The input START

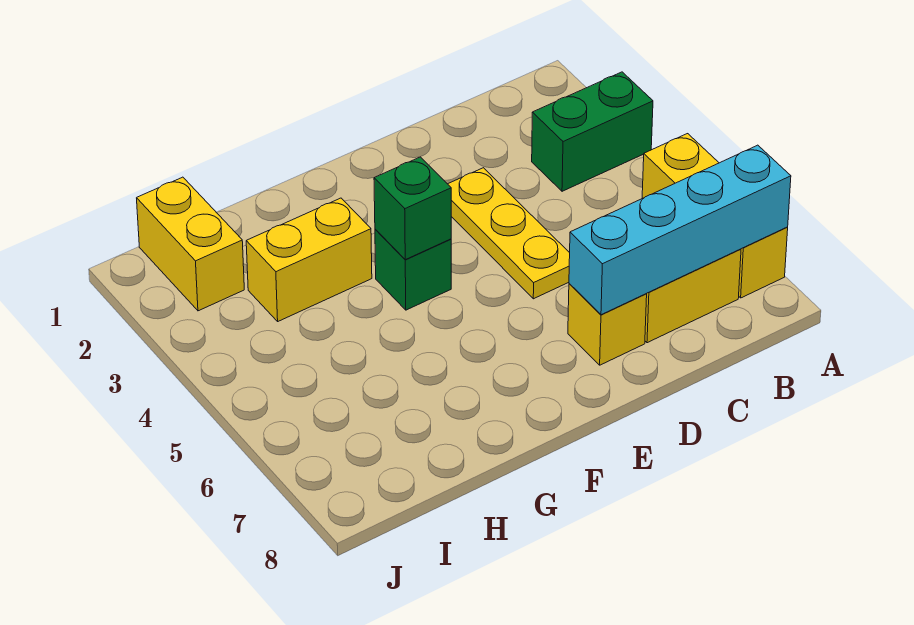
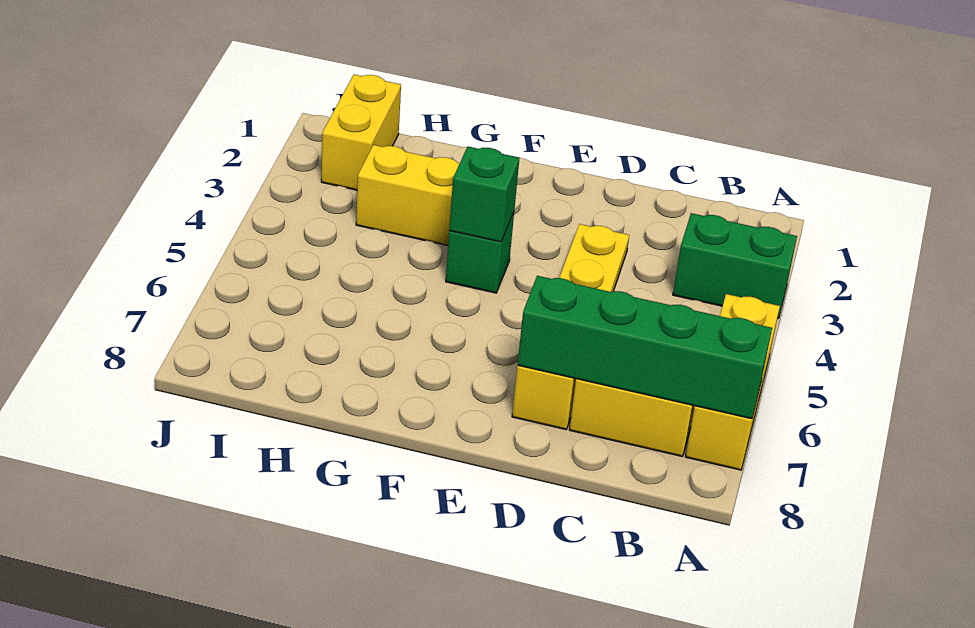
cyan brick A7:D7 level 2 -> green brick A7:D7 level 2

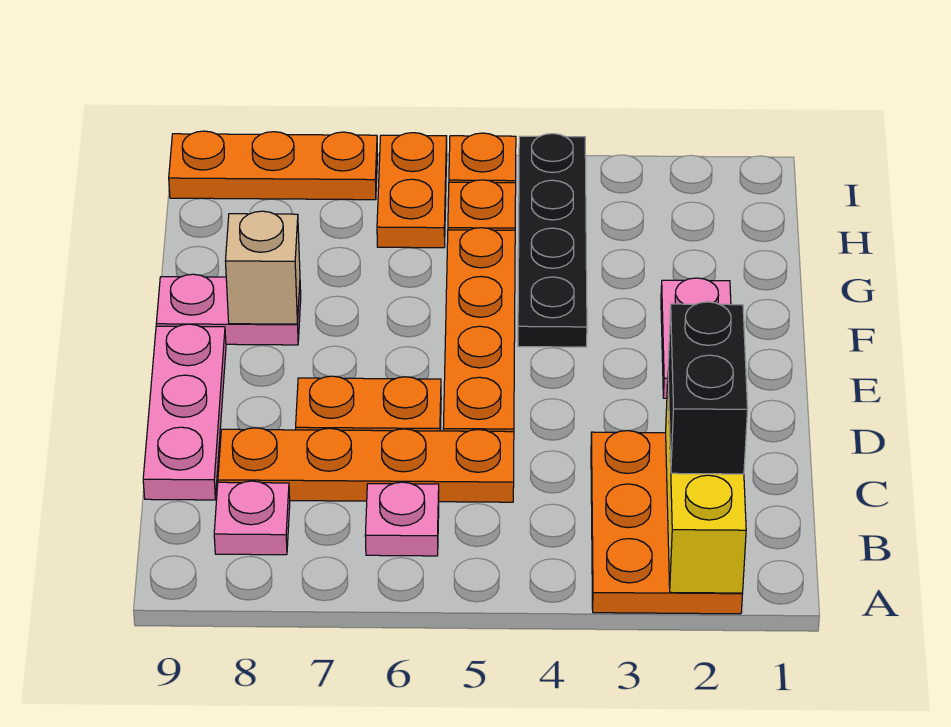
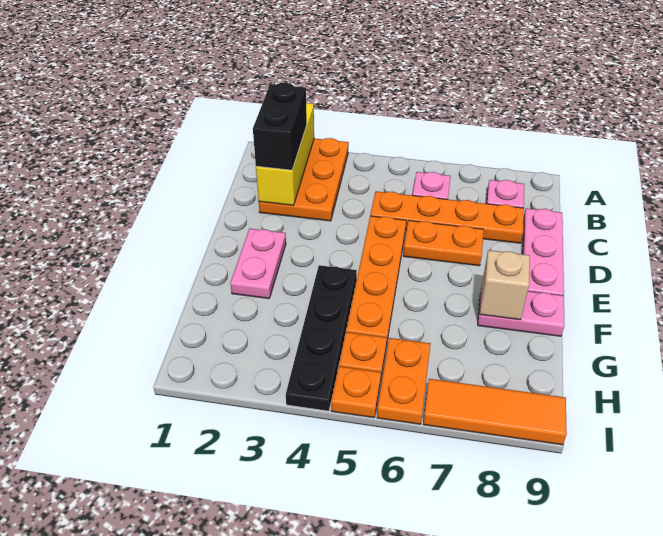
orange plate I7:I9 level 1 -> orange tile I7:I9 level 1

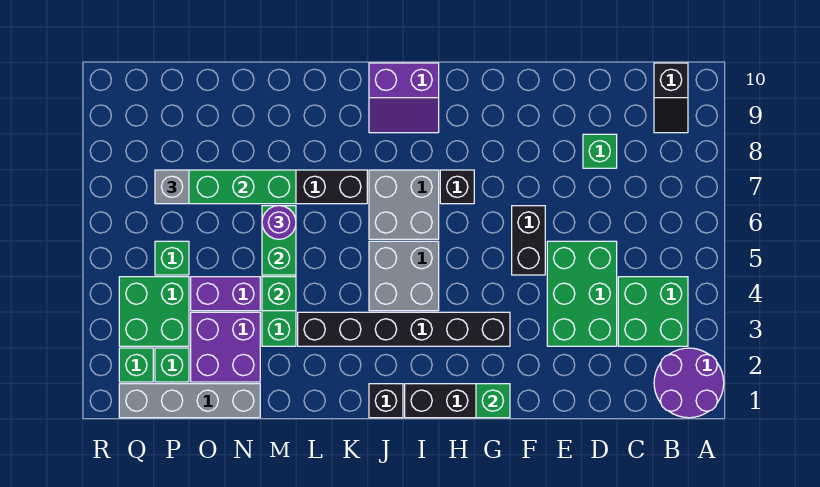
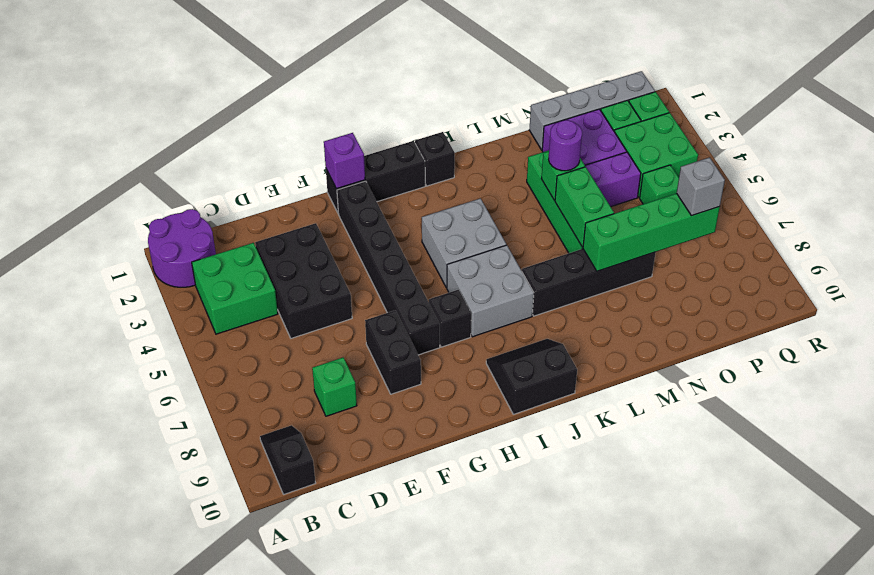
green brick D3:E5 level 1 -> black brick D3:E5 level 1
black brick F5:F6 level 1 -> black brick F7:F8 level 1
green brick G1 level 2 -> purple brick G1 level 2
black brick G3:L3 level 1 -> black brick G2:G7 level 1
purple slope I9:J10 level 1 top 10 -> black slope I9:J10 level 1 top 10
purple round brick M6 level 3 -> purple round brick M4 level 3

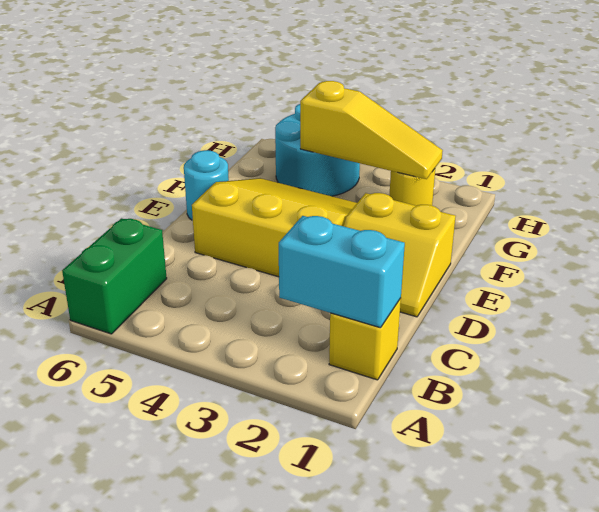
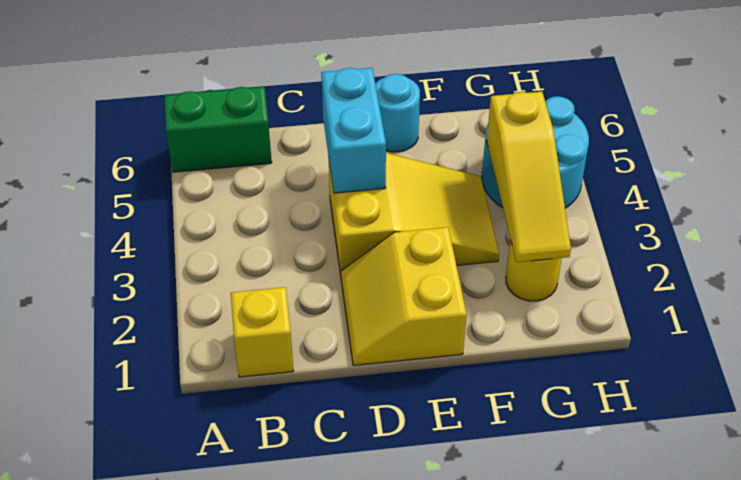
cyan brick B1:B2 level 2 -> cyan brick D4:D5 level 2
yellow slope D3:F5 level 1 top D -> yellow slope D3:F4 level 1 top D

The input END

## Task prompt
Locate the lines above that hold the word "green". Show every one of them.

## Solution to the exercise
cyan brick A7:D7 level 2 -> green brick A7:D7 level 2
green brick D3:E5 level 1 -> black brick D3:E5 level 1
green brick G1 level 2 -> purple brick G1 level 2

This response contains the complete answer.